Dataset extract:

====

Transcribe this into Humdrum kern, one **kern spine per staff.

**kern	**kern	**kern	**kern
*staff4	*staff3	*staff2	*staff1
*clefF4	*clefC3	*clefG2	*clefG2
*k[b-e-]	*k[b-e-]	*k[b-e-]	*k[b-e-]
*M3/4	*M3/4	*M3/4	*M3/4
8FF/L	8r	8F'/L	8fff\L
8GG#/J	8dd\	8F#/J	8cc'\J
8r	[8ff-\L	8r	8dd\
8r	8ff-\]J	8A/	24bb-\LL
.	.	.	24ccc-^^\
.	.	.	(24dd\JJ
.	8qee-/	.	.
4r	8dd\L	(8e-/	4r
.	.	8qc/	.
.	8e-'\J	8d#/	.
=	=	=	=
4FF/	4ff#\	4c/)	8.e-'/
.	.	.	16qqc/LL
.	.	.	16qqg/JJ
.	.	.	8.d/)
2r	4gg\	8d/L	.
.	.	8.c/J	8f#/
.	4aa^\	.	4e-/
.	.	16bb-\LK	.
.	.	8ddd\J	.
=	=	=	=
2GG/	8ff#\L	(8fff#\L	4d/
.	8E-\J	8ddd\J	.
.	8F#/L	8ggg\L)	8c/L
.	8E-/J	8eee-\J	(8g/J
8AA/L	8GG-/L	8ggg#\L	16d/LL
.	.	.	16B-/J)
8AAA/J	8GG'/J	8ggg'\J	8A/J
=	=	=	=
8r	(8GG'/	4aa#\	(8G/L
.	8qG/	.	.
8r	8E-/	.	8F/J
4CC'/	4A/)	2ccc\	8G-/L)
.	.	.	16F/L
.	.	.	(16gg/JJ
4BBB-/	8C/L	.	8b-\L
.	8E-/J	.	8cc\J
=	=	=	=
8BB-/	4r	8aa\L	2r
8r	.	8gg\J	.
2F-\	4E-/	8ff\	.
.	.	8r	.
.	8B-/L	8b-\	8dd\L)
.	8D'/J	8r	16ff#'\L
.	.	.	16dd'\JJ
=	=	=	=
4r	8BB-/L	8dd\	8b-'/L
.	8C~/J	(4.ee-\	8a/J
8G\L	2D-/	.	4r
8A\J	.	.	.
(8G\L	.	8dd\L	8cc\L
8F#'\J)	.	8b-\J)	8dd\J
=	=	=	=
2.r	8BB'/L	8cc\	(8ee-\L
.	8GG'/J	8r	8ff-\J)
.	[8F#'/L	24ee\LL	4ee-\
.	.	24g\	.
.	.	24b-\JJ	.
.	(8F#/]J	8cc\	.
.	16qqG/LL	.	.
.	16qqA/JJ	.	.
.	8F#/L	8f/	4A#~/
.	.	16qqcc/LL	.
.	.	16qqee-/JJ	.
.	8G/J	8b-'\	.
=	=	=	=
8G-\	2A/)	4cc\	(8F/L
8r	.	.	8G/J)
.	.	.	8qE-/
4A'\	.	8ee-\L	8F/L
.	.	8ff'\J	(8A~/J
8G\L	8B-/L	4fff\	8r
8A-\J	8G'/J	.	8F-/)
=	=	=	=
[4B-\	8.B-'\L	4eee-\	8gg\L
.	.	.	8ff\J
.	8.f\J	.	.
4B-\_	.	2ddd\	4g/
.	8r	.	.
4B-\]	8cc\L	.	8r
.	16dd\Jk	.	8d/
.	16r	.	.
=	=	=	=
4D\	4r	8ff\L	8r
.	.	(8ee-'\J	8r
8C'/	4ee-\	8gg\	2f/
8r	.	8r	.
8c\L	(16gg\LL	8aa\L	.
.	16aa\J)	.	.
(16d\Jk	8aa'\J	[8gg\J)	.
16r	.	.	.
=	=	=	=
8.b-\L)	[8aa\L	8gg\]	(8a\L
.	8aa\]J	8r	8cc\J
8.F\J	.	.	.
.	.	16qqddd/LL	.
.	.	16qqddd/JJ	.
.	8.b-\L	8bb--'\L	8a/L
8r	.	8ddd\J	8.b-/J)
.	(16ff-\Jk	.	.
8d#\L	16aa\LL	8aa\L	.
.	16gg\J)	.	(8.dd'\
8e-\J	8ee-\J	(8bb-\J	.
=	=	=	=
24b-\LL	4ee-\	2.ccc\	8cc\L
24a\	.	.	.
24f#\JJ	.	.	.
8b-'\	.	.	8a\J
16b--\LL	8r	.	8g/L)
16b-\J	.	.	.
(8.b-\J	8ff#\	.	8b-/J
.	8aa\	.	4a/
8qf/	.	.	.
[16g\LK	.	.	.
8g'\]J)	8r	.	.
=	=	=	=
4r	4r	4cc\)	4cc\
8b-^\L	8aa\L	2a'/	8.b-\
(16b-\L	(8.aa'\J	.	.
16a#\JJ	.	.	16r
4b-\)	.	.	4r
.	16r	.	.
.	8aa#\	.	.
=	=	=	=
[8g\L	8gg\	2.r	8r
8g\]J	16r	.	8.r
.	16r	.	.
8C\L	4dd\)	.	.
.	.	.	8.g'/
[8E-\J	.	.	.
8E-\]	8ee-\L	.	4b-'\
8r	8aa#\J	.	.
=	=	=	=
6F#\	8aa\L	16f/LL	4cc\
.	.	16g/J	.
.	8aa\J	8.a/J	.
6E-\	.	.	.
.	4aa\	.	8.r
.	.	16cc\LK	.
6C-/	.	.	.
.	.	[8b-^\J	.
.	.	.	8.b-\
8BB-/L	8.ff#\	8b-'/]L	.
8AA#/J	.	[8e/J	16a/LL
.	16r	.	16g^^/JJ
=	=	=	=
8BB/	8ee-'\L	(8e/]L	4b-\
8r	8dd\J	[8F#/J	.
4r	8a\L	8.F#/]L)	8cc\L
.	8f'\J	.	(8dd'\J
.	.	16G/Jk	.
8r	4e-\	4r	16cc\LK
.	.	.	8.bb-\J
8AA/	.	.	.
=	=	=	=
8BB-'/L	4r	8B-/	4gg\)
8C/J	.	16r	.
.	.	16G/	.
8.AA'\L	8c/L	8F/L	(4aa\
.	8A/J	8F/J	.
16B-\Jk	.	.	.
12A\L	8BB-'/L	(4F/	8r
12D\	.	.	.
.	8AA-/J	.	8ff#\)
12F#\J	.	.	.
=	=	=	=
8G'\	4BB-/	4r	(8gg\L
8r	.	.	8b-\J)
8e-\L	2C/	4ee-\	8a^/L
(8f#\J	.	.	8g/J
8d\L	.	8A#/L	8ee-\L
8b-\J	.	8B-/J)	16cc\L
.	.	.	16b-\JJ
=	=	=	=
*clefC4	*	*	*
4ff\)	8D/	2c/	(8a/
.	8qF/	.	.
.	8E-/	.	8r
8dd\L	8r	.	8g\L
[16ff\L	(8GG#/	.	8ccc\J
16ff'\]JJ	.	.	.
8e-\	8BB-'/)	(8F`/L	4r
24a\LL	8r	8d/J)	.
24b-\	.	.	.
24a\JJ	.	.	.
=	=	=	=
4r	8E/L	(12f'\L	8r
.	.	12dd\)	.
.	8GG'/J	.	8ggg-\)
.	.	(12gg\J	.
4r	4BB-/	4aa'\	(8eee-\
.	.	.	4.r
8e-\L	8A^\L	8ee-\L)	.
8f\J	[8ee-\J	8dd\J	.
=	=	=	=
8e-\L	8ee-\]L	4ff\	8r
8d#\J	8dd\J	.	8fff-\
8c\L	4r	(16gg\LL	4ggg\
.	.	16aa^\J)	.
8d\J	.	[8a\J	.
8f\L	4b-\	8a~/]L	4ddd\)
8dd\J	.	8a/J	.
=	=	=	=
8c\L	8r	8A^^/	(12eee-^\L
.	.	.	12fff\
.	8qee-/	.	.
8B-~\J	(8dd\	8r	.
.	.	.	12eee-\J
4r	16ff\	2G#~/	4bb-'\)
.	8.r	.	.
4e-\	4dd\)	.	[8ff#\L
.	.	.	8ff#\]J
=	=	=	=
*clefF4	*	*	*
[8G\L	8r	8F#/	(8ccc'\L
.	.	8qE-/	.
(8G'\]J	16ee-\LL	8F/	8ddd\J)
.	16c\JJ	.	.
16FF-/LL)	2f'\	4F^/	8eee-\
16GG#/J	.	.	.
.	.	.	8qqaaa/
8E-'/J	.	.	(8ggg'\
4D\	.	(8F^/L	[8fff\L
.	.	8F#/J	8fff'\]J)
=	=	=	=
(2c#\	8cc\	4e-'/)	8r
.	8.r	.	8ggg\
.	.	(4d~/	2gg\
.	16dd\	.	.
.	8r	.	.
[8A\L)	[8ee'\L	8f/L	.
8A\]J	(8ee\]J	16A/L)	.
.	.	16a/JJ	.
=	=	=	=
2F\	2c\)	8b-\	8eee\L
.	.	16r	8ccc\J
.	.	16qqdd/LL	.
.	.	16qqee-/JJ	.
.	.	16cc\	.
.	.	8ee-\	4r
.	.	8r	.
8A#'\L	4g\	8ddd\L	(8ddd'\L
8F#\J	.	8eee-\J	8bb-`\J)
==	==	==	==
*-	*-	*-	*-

====

Copy out every line above that contains the string "kern". Case counts.

Completed task:
Transcribe this into Humdrum kern, one **kern spine per staff.
**kern	**kern	**kern	**kern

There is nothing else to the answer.